■ **Directions for this task**
Wherever the string "emerald" turns up in the data, copy the whole line.

■ **Records from a data source**
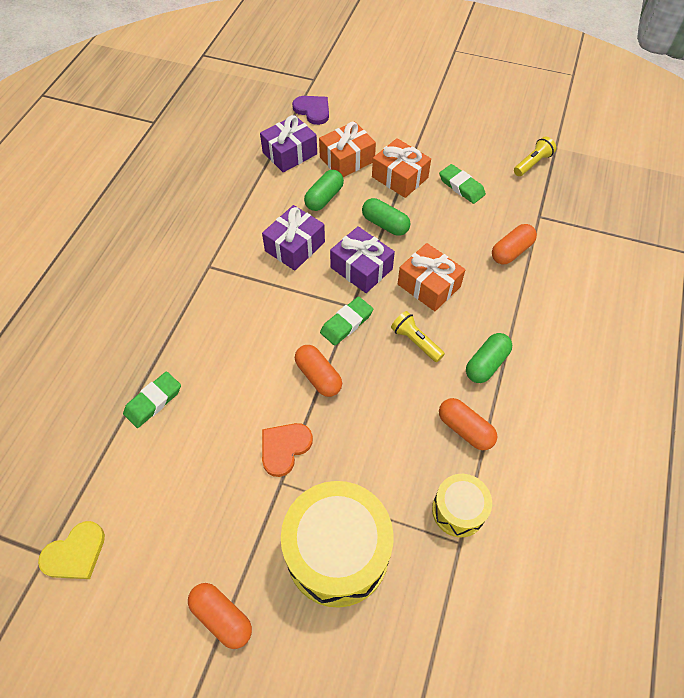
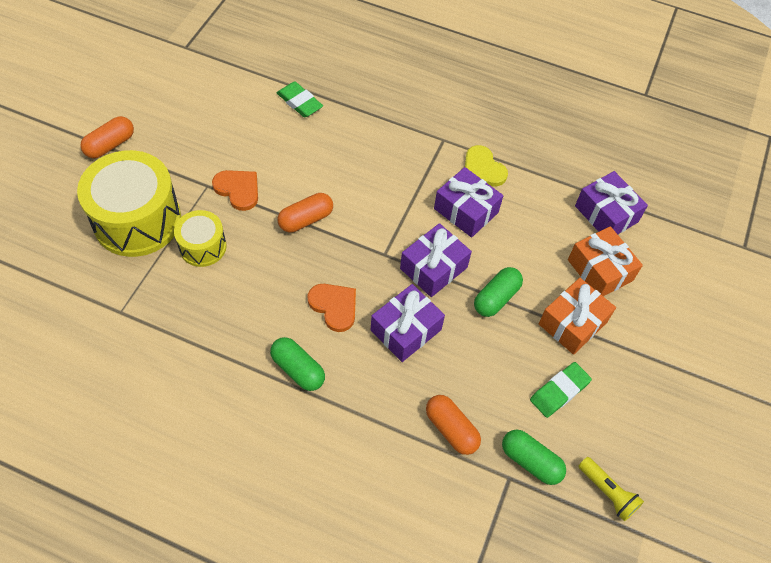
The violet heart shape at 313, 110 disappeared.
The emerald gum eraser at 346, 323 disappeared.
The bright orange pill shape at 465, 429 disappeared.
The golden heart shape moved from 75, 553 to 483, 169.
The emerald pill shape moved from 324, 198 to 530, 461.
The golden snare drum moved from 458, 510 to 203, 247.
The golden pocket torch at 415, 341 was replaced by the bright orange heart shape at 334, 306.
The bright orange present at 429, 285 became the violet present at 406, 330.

■ **Expected output**
The emerald gum eraser at 346, 323 disappeared.
The emerald pill shape moved from 324, 198 to 530, 461.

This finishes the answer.